## BRIEF
Working through the entries below, find how many lines include "hourglass", then write only that number.

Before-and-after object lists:
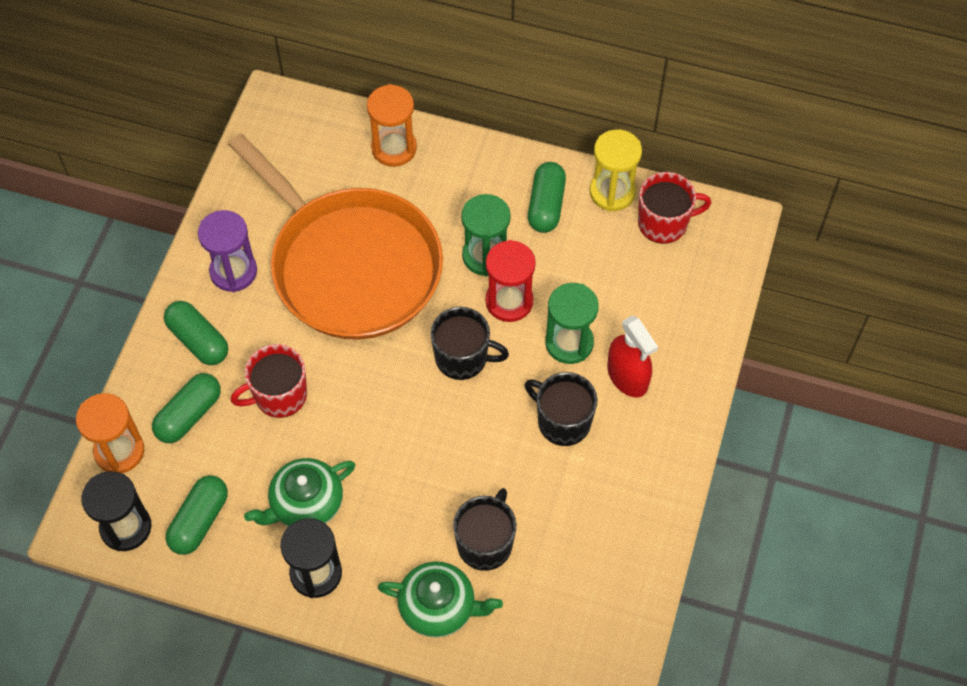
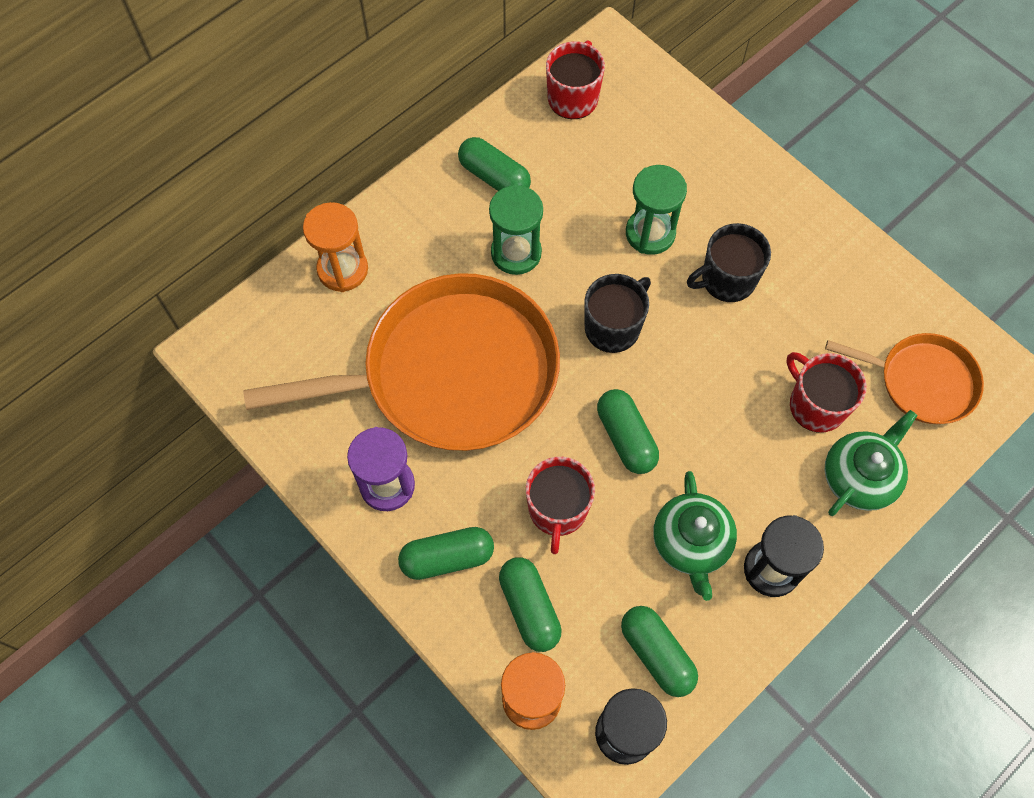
camera: 60 degrees left, 5 degrees up
(369, 414) = (626, 437): none -> green capsule
(485, 543) = (816, 405): black mug -> red mug
(509, 301) = (577, 258): red hourglass -> none
(561, 619) = (921, 381): none -> orange pan
(612, 192) = (515, 119): yellow hourglass -> none
(627, 376) = (711, 206): red spray bottle -> none

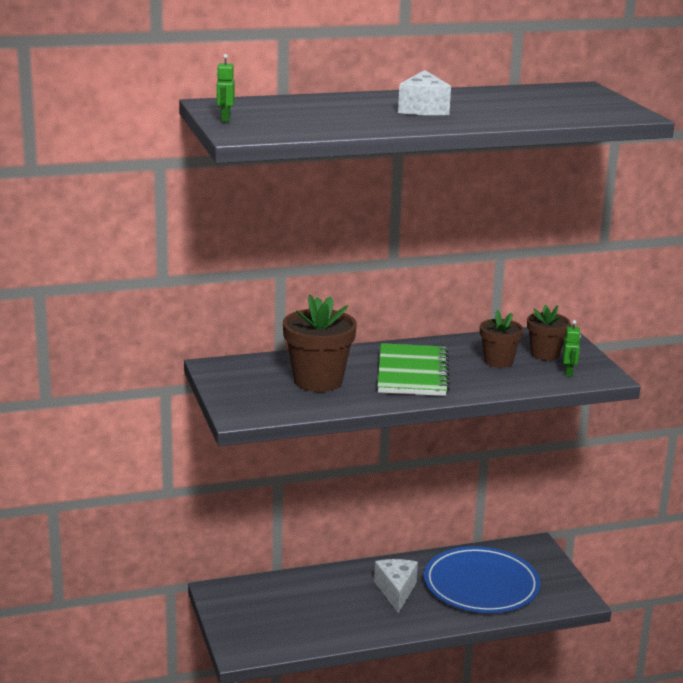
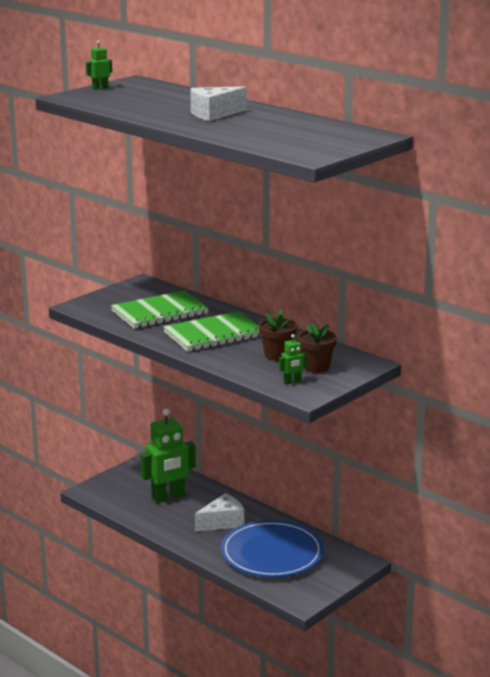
camera: 60 degrees right, 0 degrees up
(311, 605) = (168, 497): none -> green robot
(318, 381) = (159, 312): brown flower pot -> green notebook

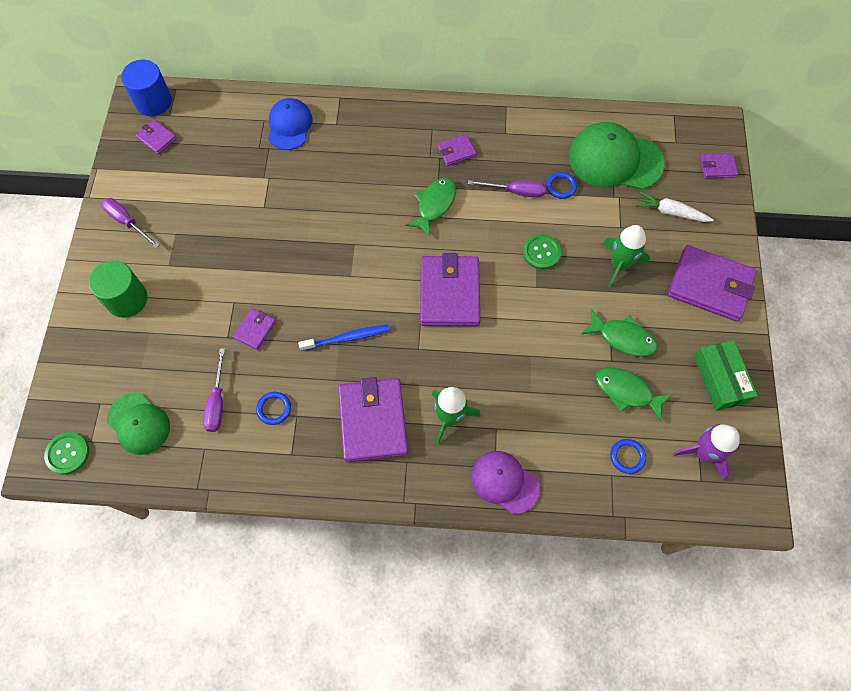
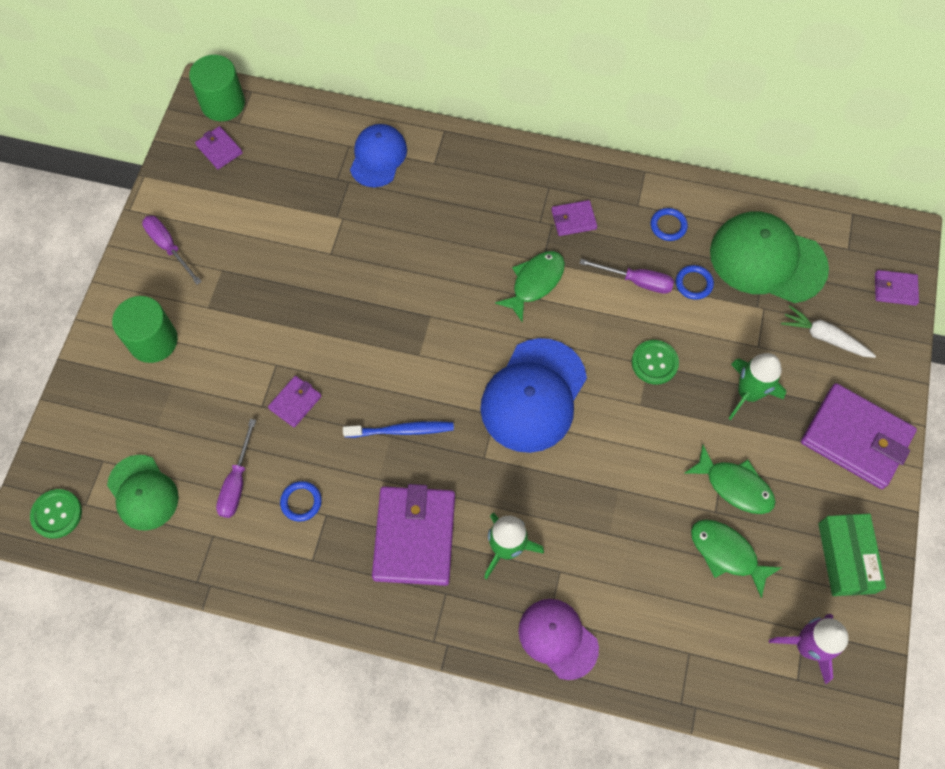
camera: 10 degrees right, 0 degrees up
(153, 102) = (223, 103): blue cylinder -> green cylinder
(449, 293) = (533, 395): purple wallet -> blue cap
(627, 457) = (712, 634): blue ring -> blue ring (668, 226)

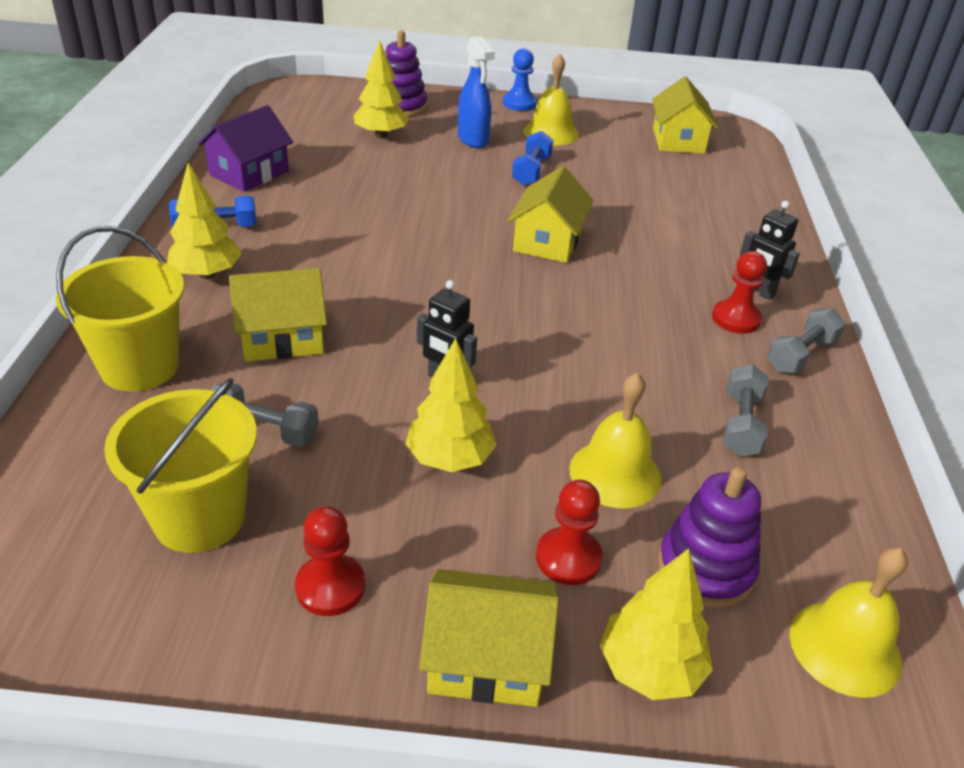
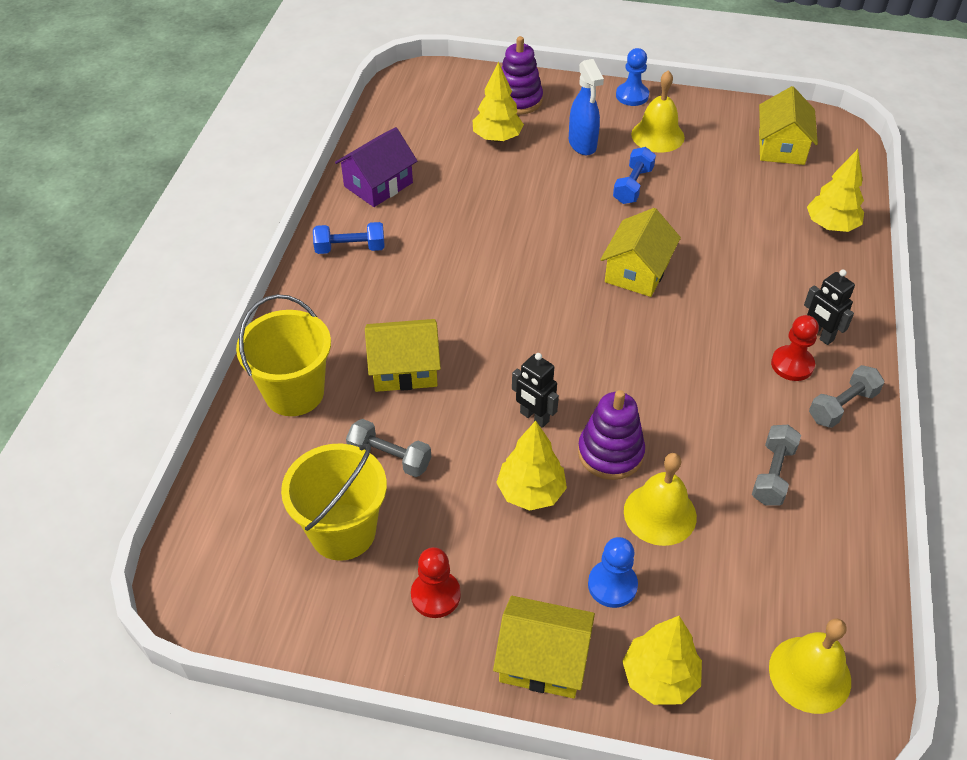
camera: 10 degrees right, 10 degrees up
(207, 274) = (344, 300): yellow tree -> yellow tree (831, 226)
(568, 558) = (612, 585): red pawn -> blue pawn
(705, 568) = (716, 602): purple stacking toy -> purple stacking toy (610, 453)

## OUTPUT OF THE TASK
2